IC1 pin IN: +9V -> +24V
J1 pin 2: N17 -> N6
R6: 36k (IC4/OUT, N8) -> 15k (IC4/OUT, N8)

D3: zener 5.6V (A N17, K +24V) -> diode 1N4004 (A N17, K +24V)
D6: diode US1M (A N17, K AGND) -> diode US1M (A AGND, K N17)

[THE PROBLEM] In the entries above, count the lines that contain the string "diode" and reply with the number only.

[ANSWER SECTION] 2